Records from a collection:
>>>

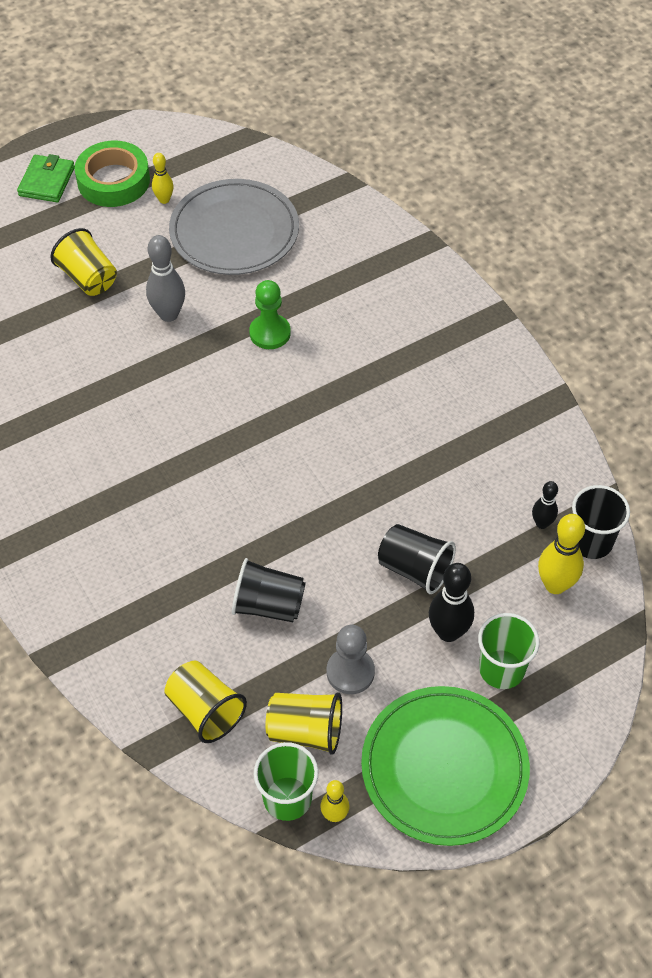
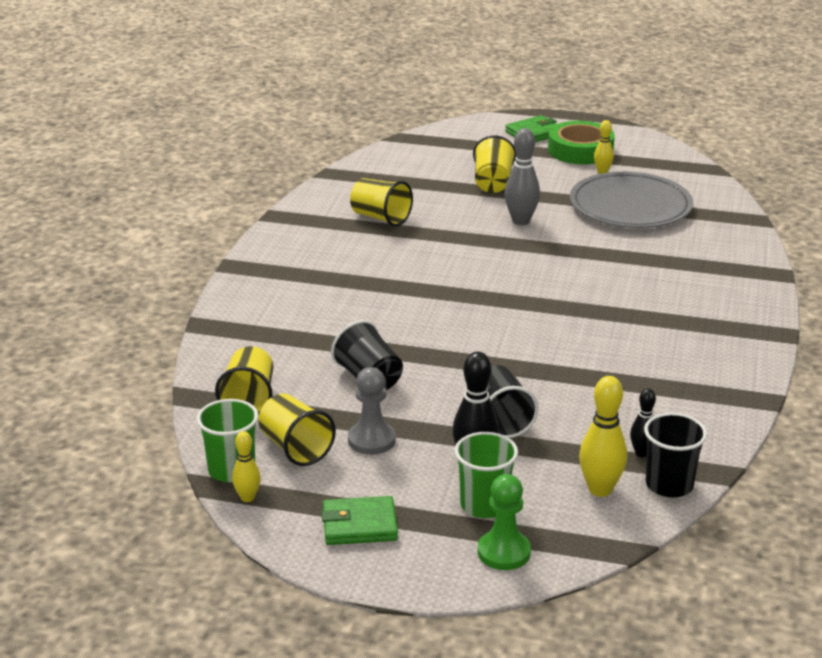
camera: 45 degrees right, 25 degrees down
green pawn [249,280,291,349] -> green pawn moved to [478,474,531,570]
green plate [361,686,530,846] -> green wallet [321,496,398,545]
none -> yellow cup [350,178,413,227]

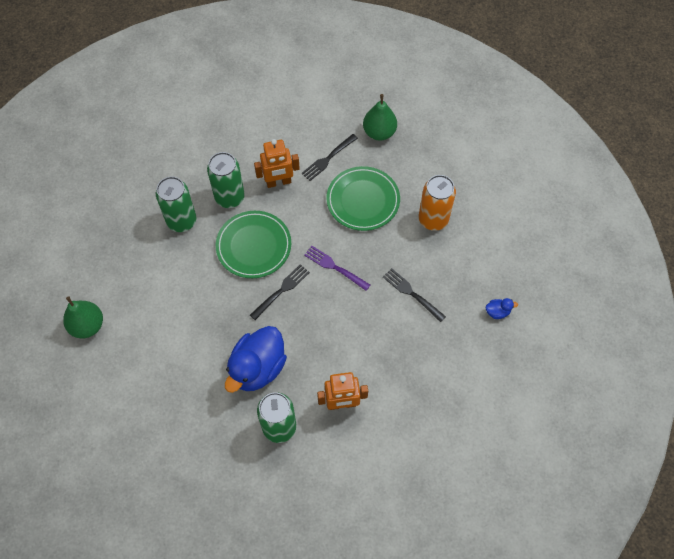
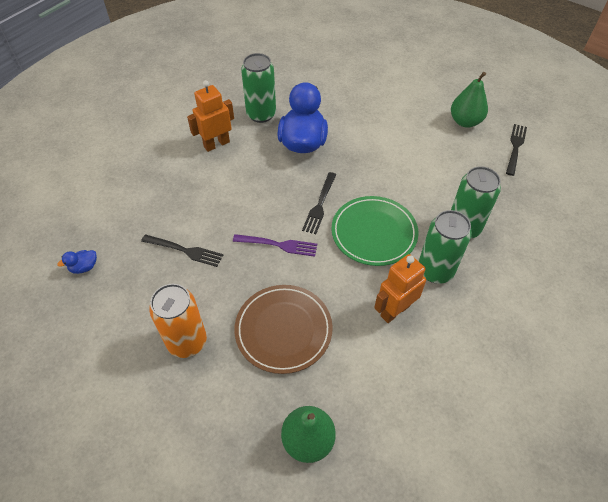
camera: 155 degrees right, 10 degrees down
black fork [301,134,358,181] -> black fork moved to [506,124,527,176]
green plate [326,166,400,231] -> brown plate [234,285,333,374]

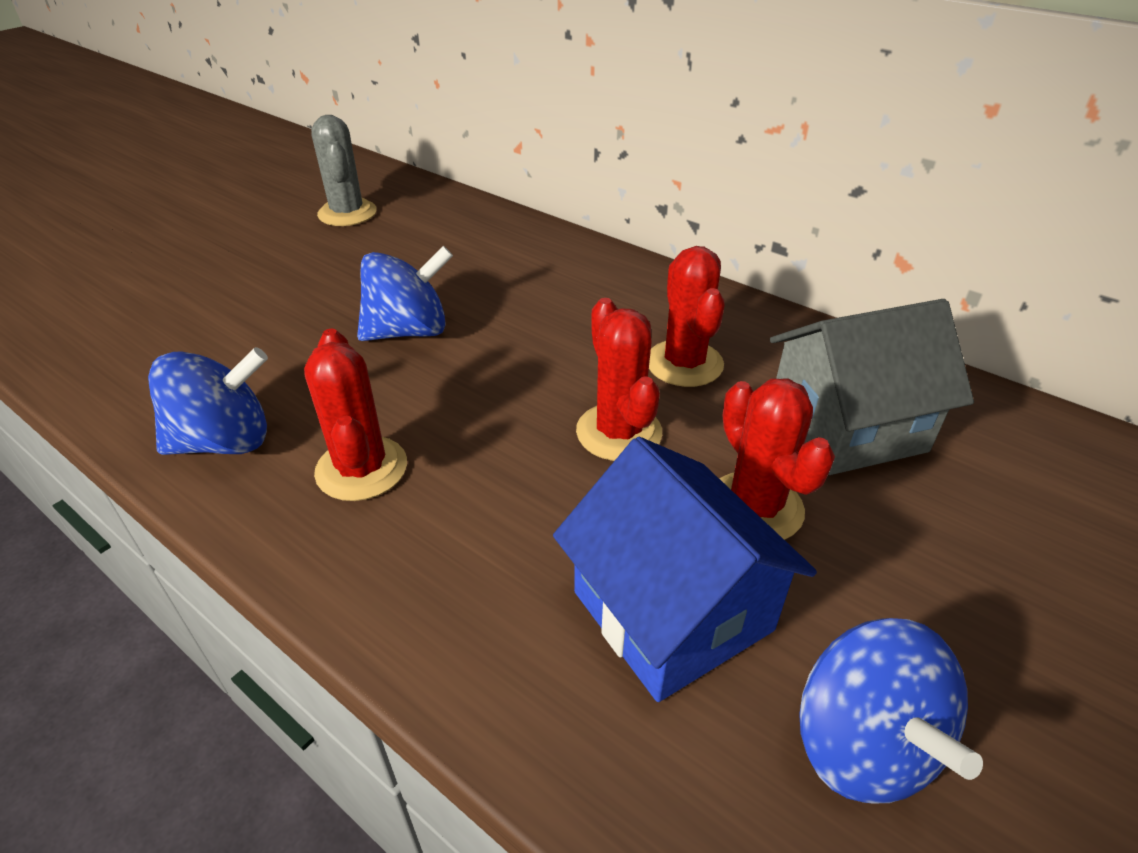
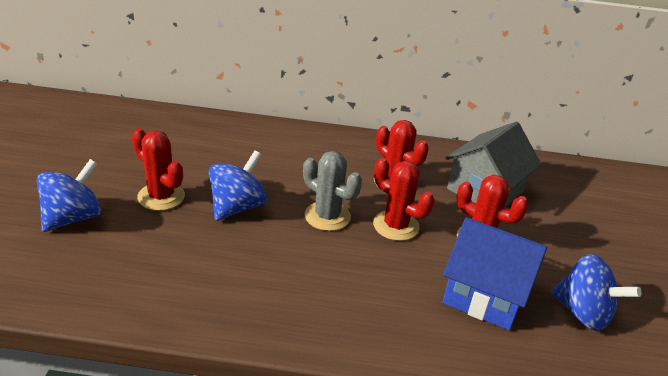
camera: 35 degrees left, 5 degrees down
blue spinning top [148,347,268,455] -> blue spinning top moved to [37,159,101,232]
red cactus [304,328,407,501] -> red cactus moved to [132,128,185,211]
grey cactus [311,115,377,226] -> grey cactus moved to [303,151,362,231]

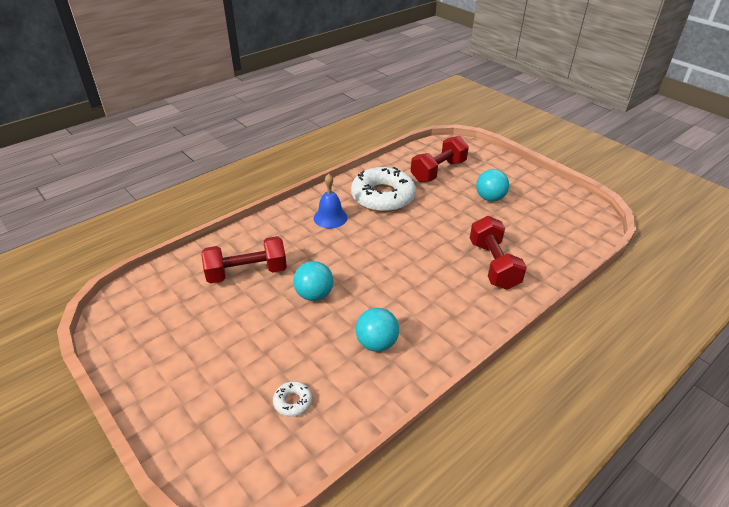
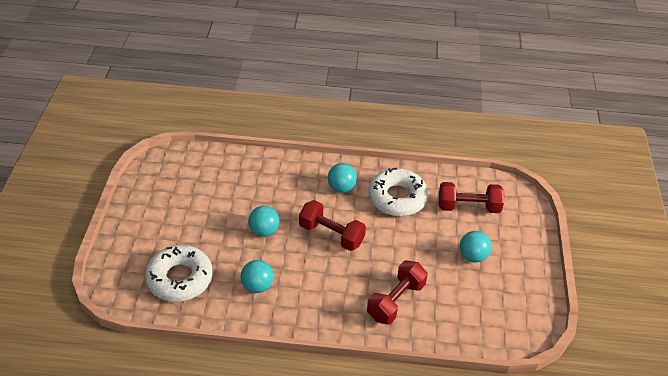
camera: 45 degrees right, 5 degrees up
red dumbbell [201,236,287,284] -> red dumbbell moved to [299,200,366,251]
white donut [273,381,312,417] -> white donut [145,245,213,302], size x2.45
blue bell [314,174,348,228] -> turquoise ball [328,163,357,192]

<<<

§ **Exercise**: Please copy, exactly as written, the lines from the one that contains "green pawn [249,280,291,349]" through the end of the records, both ends included. Do not include the pictures.

§ **Response box**:
green pawn [249,280,291,349] -> green pawn moved to [478,474,531,570]
green plate [361,686,530,846] -> green wallet [321,496,398,545]
none -> yellow cup [350,178,413,227]

camera: 155 degrees right, 10 degrees down
black fork [301,134,358,181] -> black fork moved to [506,124,527,176]
green plate [326,166,400,231] -> brown plate [234,285,333,374]

camera: 35 degrees left, 5 degrees down
blue spinning top [148,347,268,455] -> blue spinning top moved to [37,159,101,232]
red cactus [304,328,407,501] -> red cactus moved to [132,128,185,211]
grey cactus [311,115,377,226] -> grey cactus moved to [303,151,362,231]

camera: 45 degrees right, 5 degrees up
red dumbbell [201,236,287,284] -> red dumbbell moved to [299,200,366,251]
white donut [273,381,312,417] -> white donut [145,245,213,302], size x2.45
blue bell [314,174,348,228] -> turquoise ball [328,163,357,192]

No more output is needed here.